Records provided:
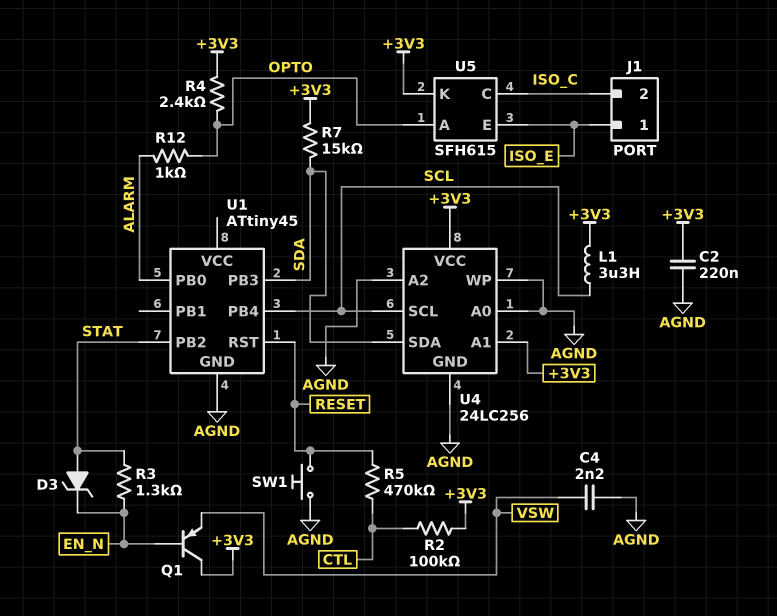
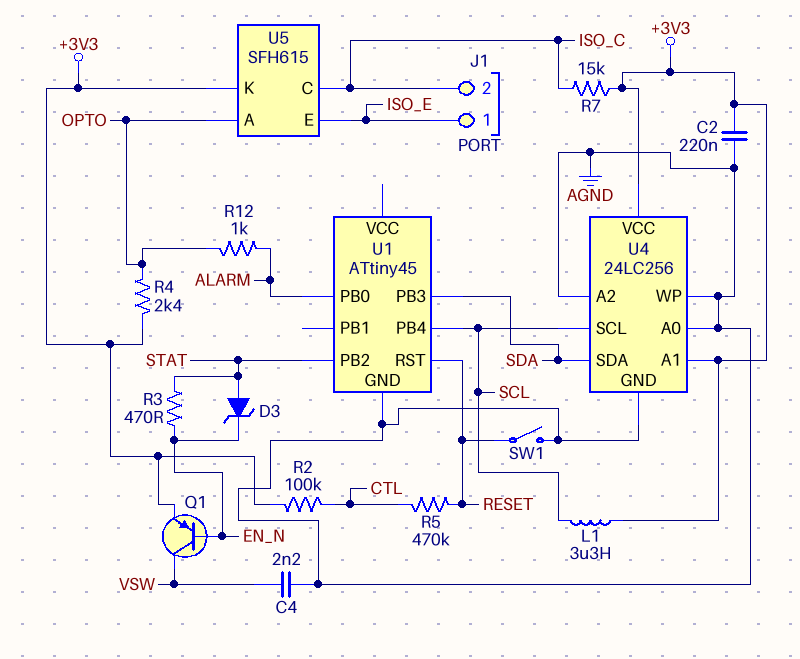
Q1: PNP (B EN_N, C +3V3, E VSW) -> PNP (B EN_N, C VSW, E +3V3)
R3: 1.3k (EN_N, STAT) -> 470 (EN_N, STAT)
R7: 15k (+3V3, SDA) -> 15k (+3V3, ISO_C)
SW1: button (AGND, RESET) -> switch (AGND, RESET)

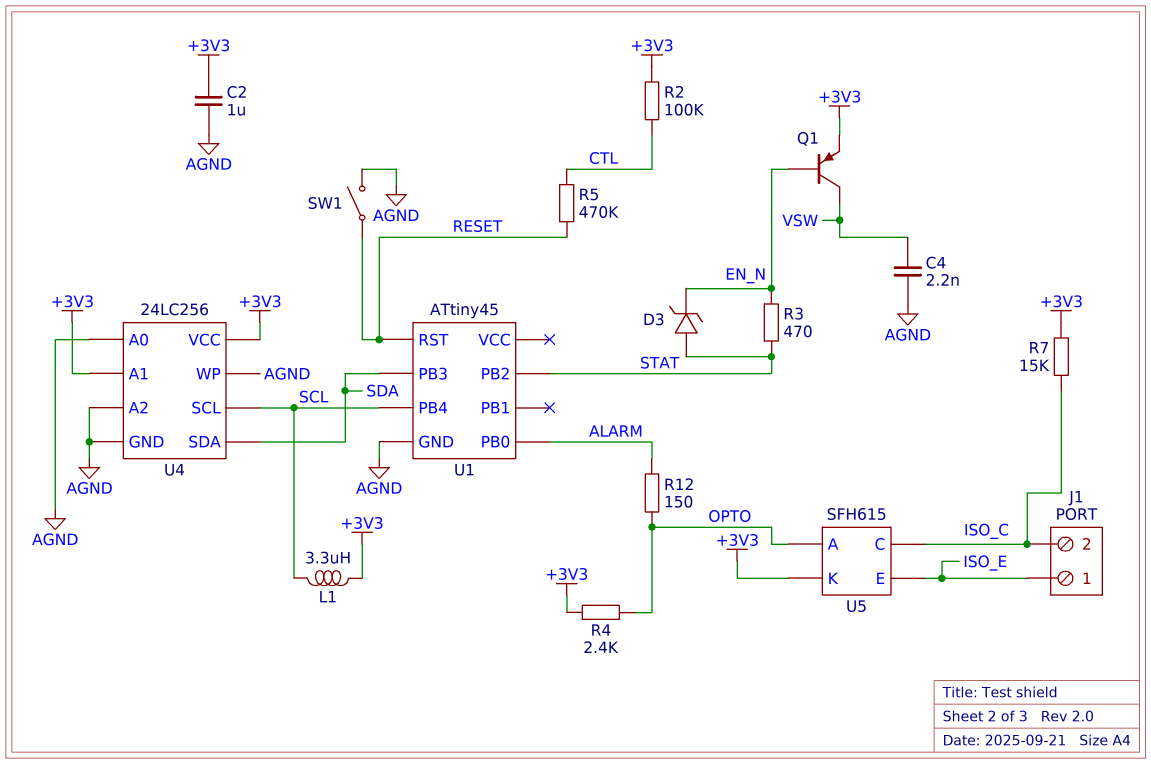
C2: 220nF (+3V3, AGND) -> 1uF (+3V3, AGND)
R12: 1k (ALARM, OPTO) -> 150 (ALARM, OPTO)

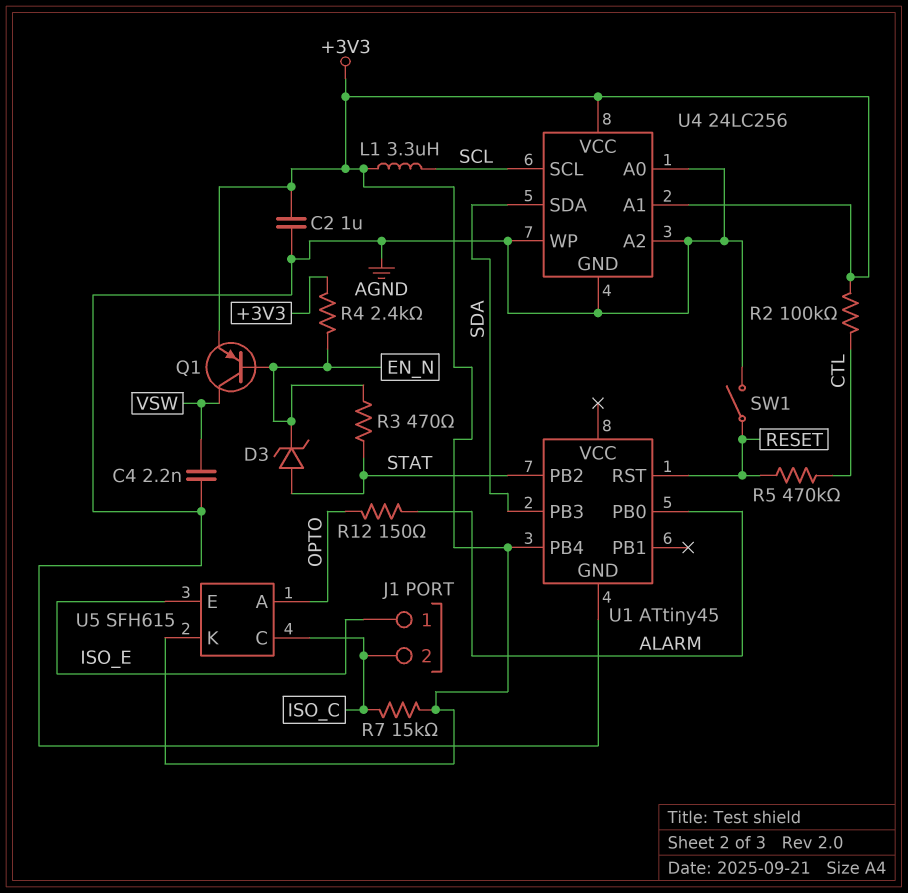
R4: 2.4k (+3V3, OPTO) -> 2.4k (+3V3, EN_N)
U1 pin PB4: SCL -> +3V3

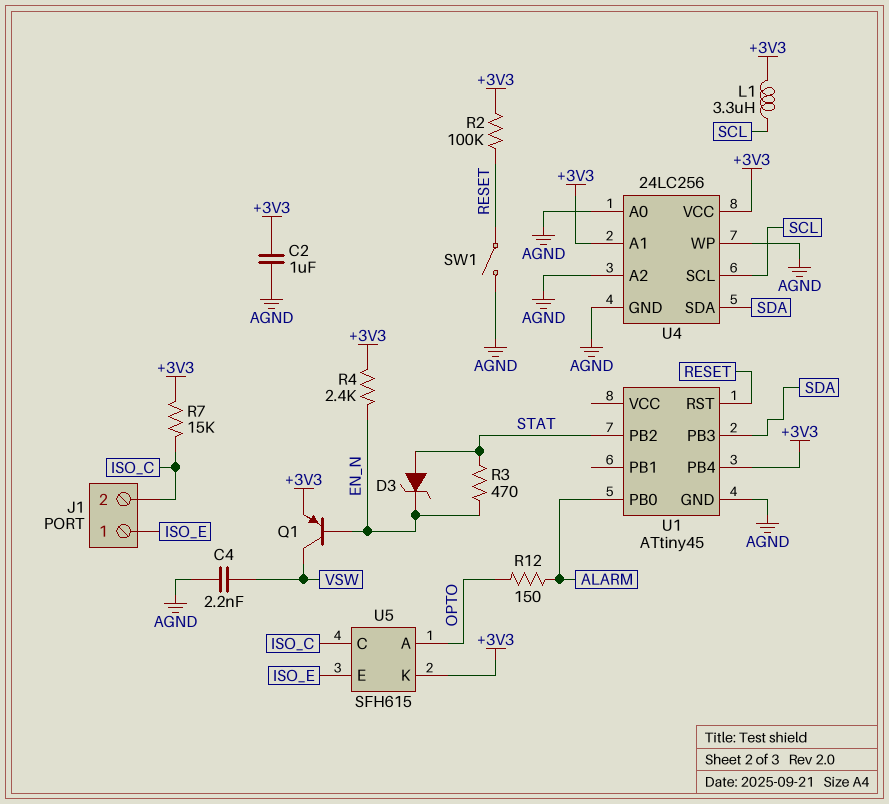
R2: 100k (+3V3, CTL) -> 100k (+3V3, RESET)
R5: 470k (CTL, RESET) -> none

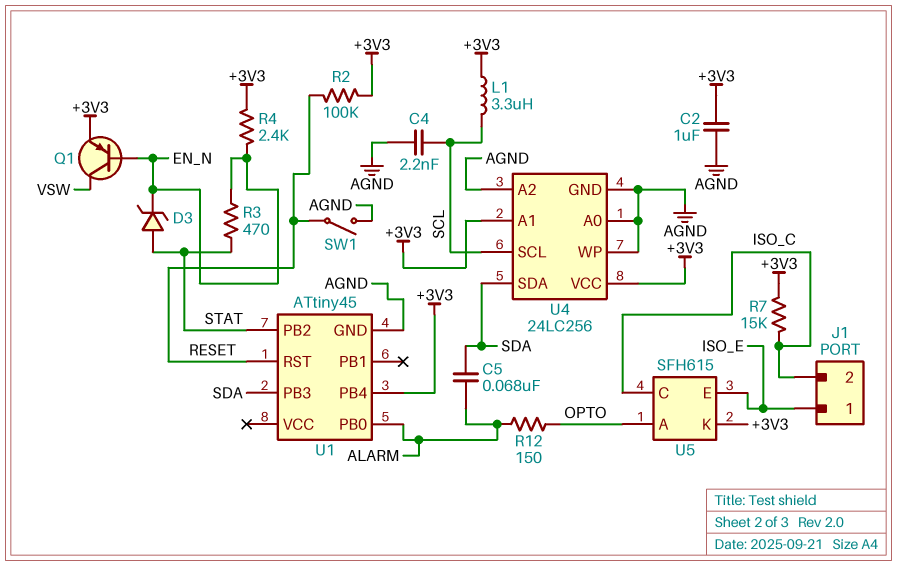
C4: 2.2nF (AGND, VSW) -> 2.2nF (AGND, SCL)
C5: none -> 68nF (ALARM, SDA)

---

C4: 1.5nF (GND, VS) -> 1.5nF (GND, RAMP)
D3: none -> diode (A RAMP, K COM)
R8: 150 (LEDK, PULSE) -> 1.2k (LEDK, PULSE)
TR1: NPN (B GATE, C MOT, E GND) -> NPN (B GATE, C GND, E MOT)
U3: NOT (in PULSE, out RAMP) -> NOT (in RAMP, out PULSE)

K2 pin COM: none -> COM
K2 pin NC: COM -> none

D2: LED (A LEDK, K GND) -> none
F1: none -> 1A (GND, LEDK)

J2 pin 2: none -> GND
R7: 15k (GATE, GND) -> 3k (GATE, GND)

Task directions:
Only the lines holding the string "RESET" are needed; copy each of them from the material above.

Finished task:
SW1: button (AGND, RESET) -> switch (AGND, RESET)
R2: 100k (+3V3, CTL) -> 100k (+3V3, RESET)
R5: 470k (CTL, RESET) -> none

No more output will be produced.